## THE PROBLEM
Which lines of the records below contain the word "right"? Report each of them in full.

## THE RECORDS
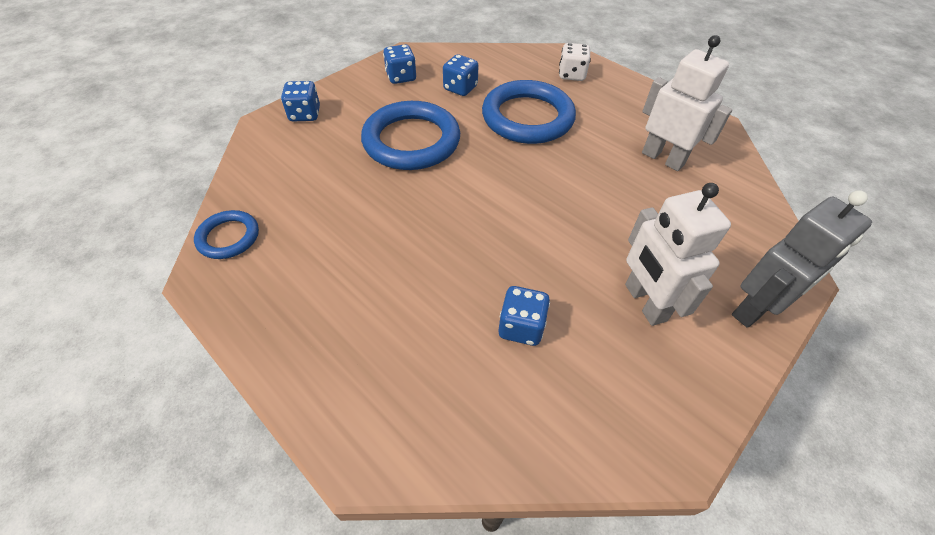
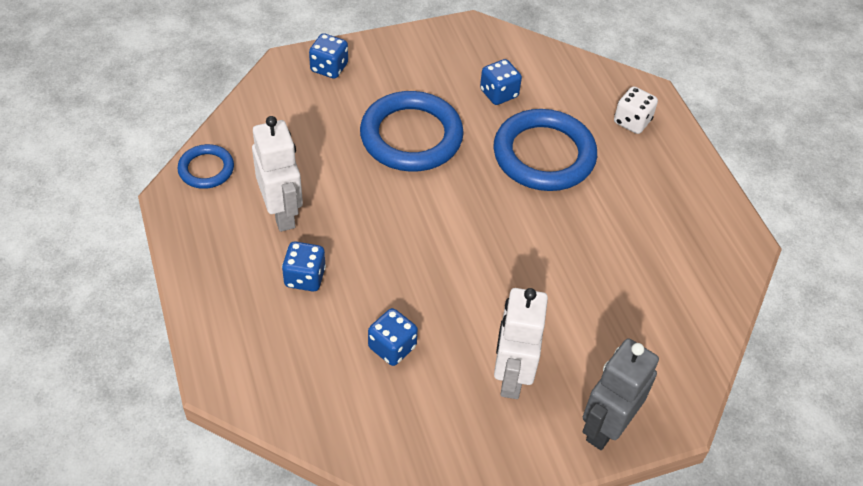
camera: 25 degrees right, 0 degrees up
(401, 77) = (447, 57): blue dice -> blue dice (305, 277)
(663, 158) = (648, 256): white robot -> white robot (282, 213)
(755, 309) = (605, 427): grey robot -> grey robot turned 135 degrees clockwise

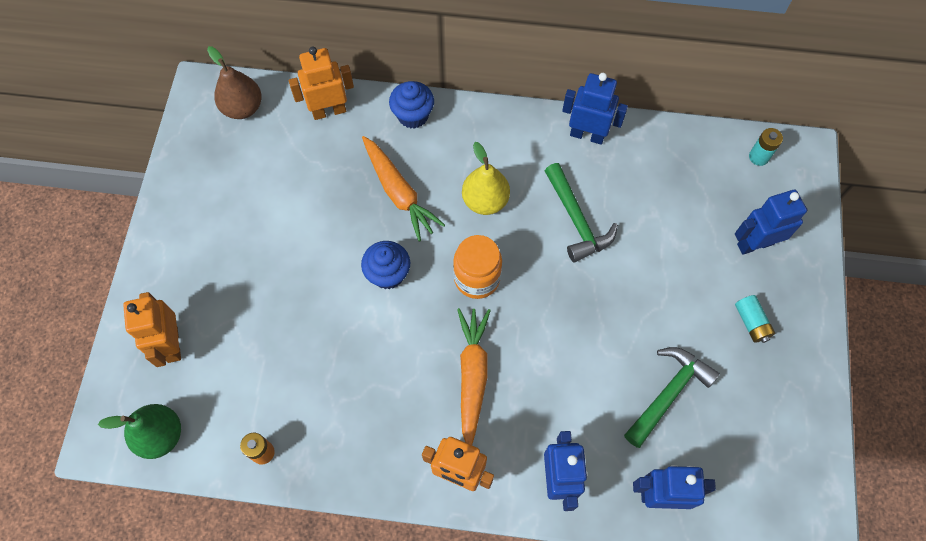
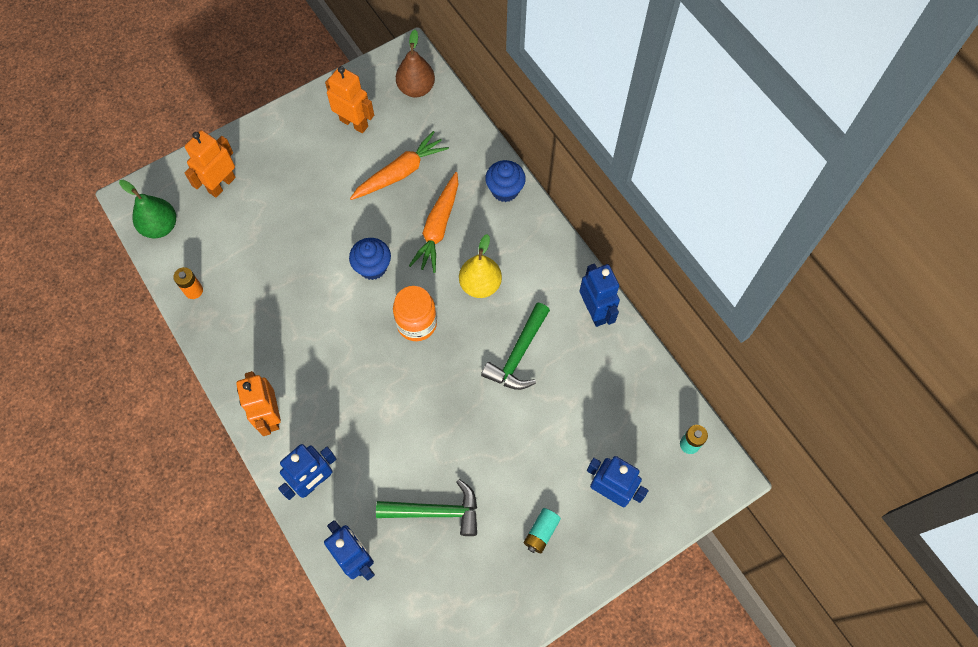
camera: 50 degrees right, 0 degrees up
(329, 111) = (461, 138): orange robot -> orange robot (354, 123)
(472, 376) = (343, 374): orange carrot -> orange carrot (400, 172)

## TASK ANSWER
camera: 25 degrees right, 0 degrees up
camera: 50 degrees right, 0 degrees up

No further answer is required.